====== Exercise materials ======

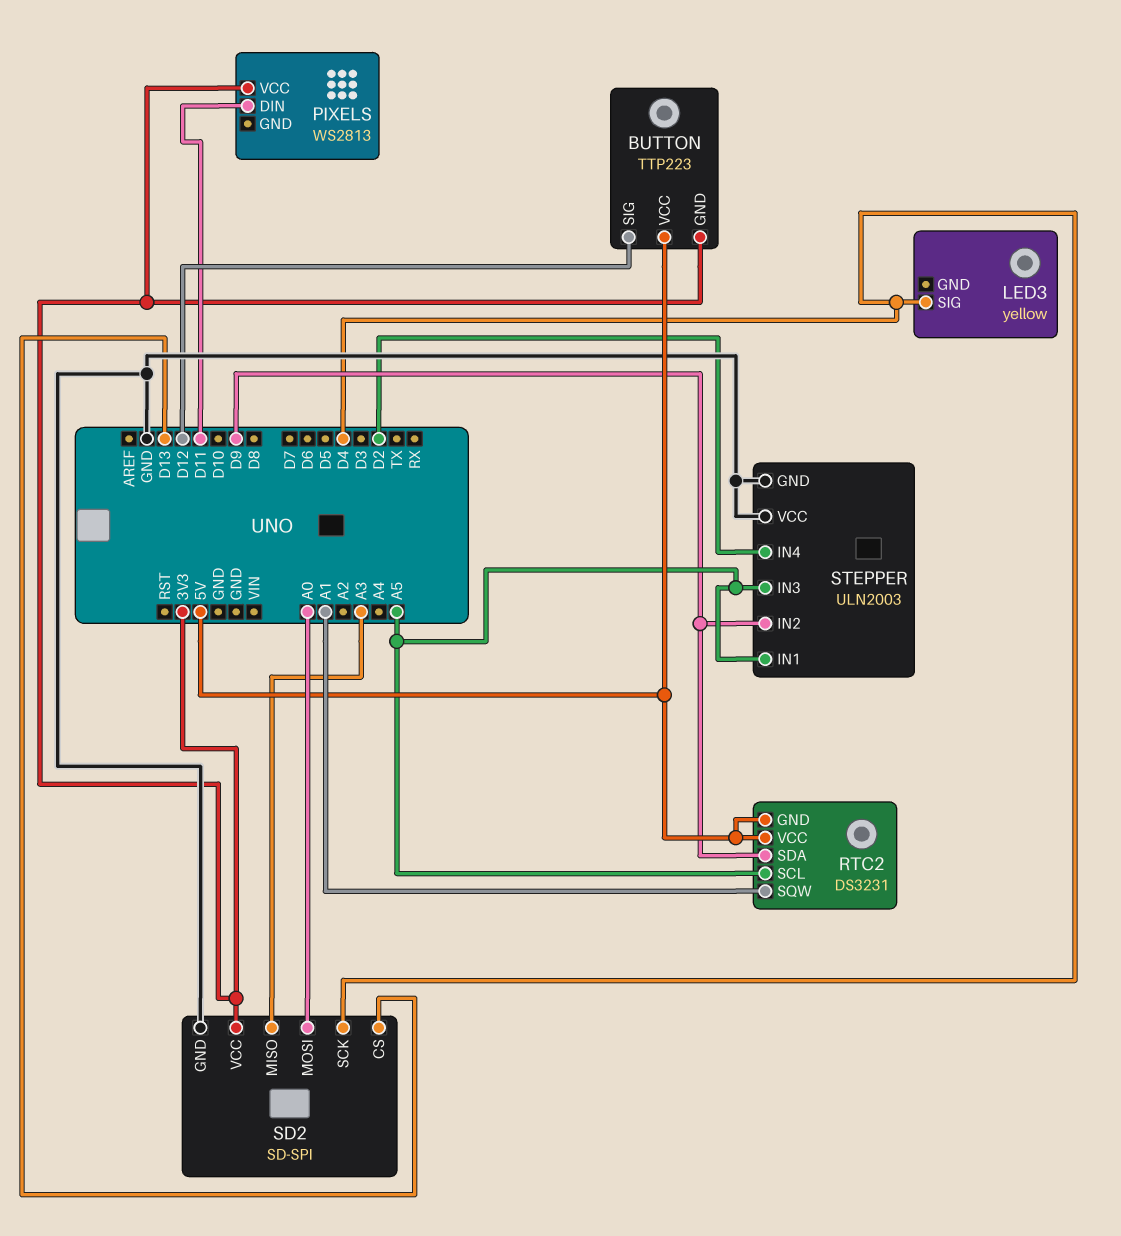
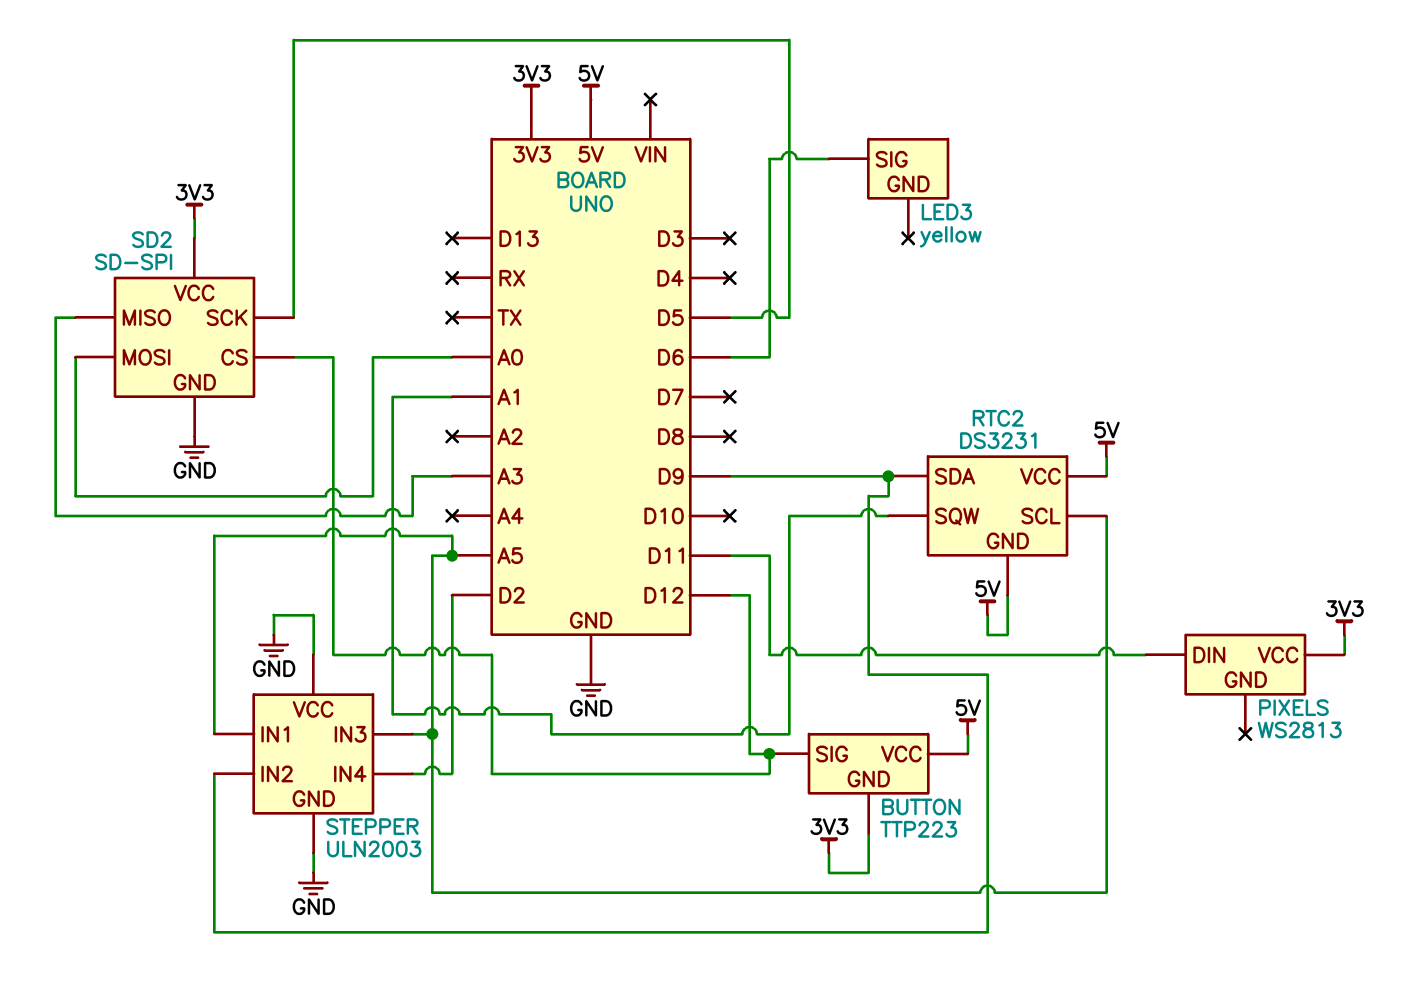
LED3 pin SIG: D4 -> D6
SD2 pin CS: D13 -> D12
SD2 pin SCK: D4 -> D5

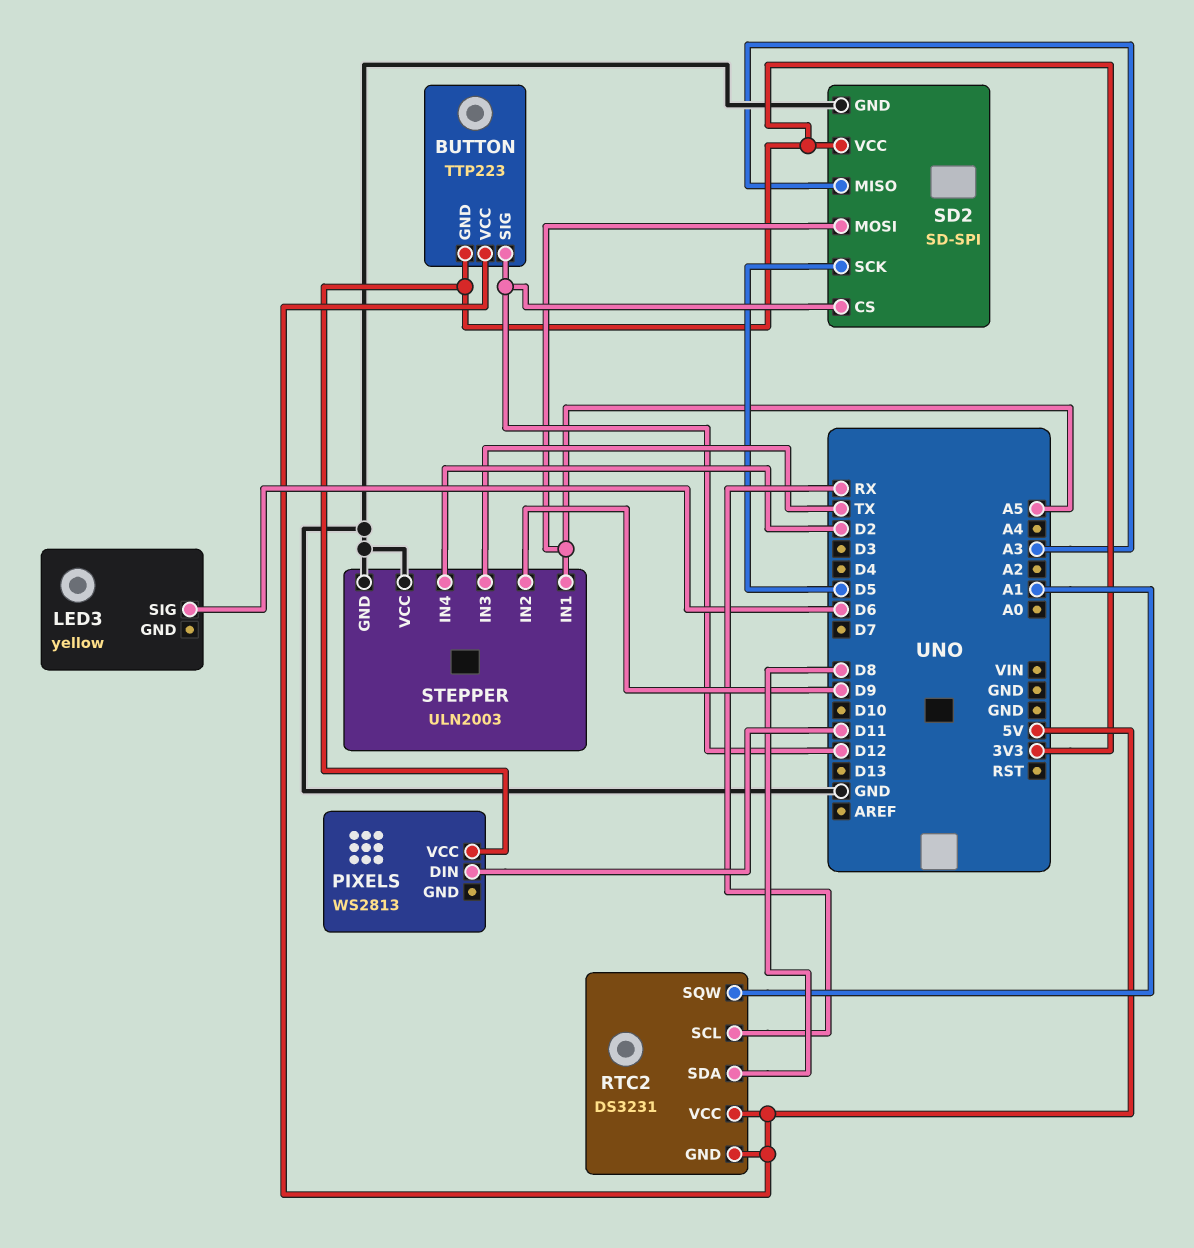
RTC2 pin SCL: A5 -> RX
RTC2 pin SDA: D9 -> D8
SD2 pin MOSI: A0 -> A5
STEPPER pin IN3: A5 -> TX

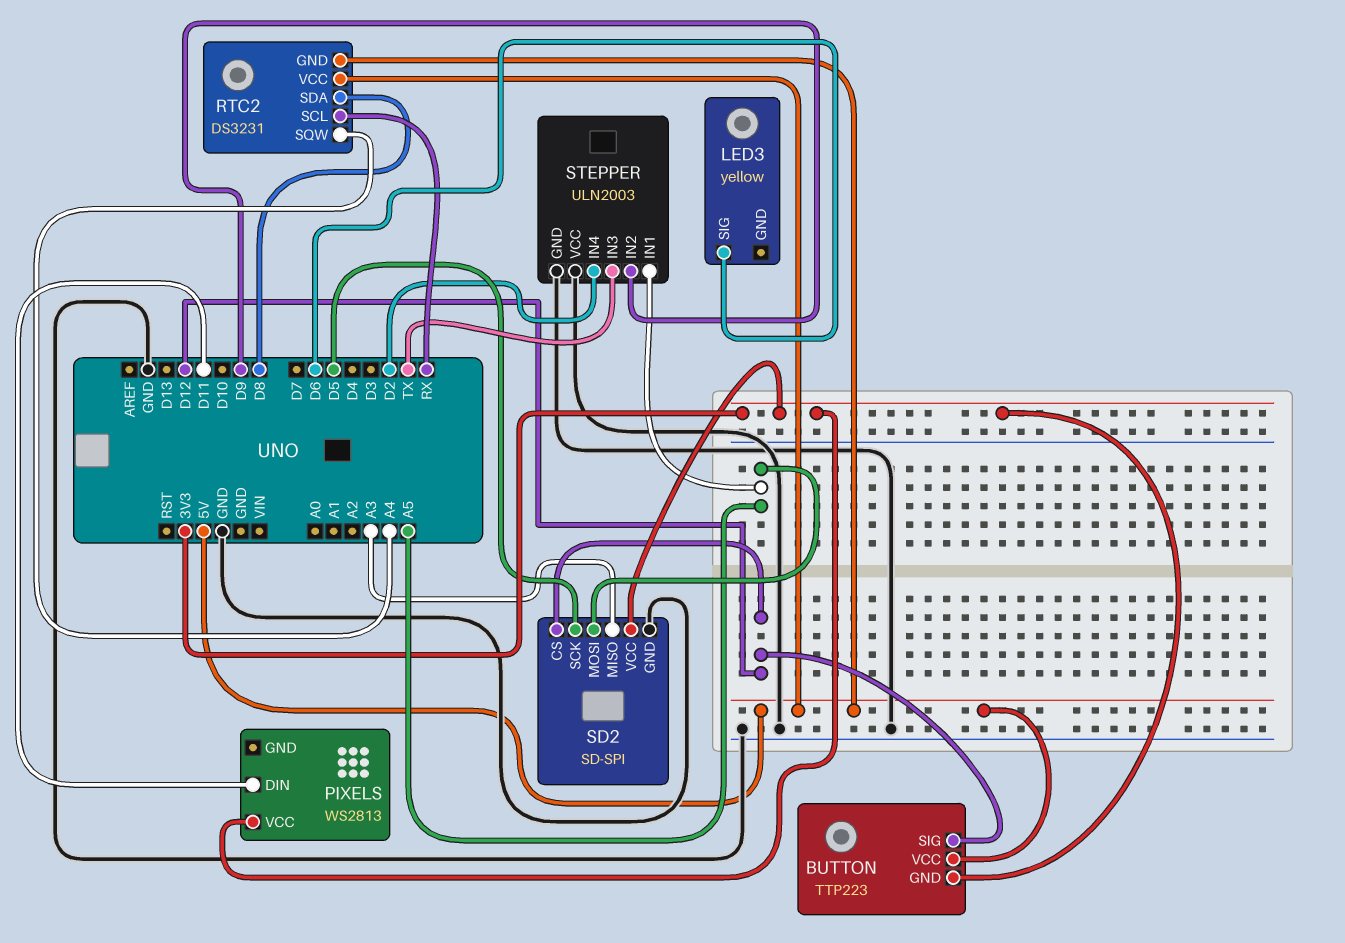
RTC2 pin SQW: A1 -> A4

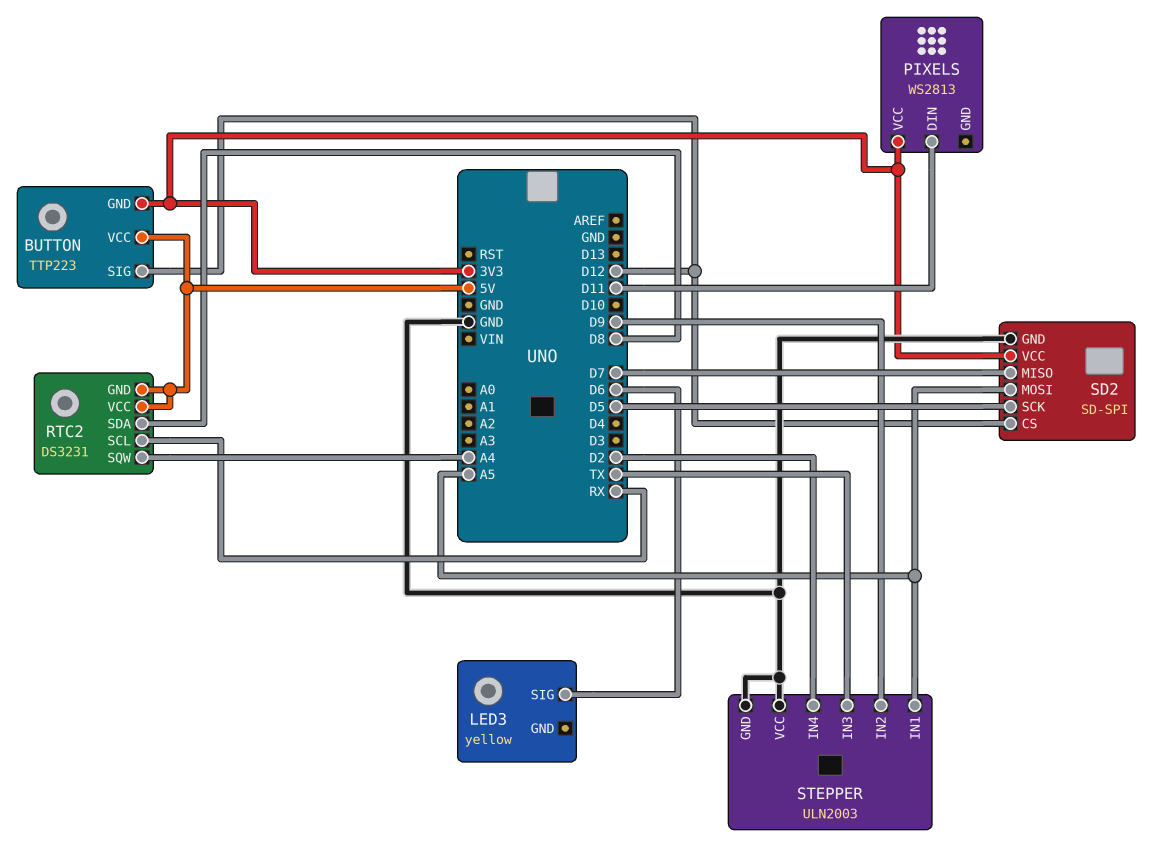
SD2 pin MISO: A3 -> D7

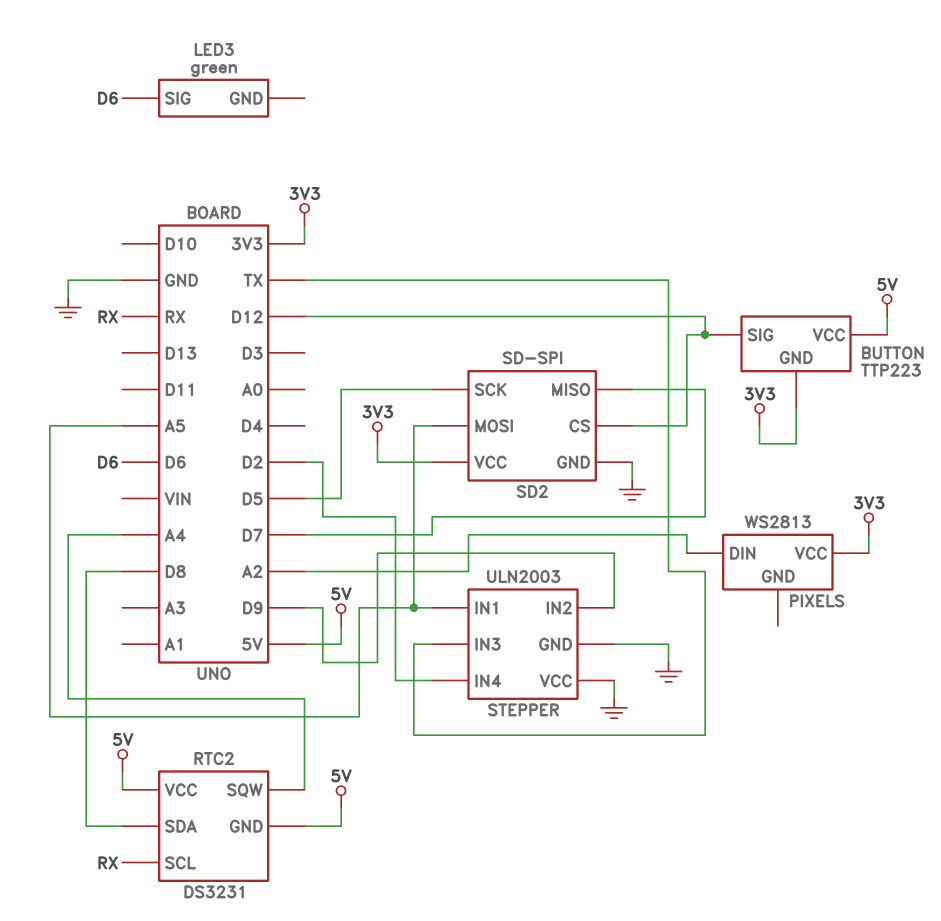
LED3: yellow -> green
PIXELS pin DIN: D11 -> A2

======

- Exercise aim
Restate, word for word, each line from the line containing "RTC2 pin SQW: A1 -> A4" through the end of the entries above; the pictures are not part of the copy.

- Solution to the problem
RTC2 pin SQW: A1 -> A4

SD2 pin MISO: A3 -> D7

LED3: yellow -> green
PIXELS pin DIN: D11 -> A2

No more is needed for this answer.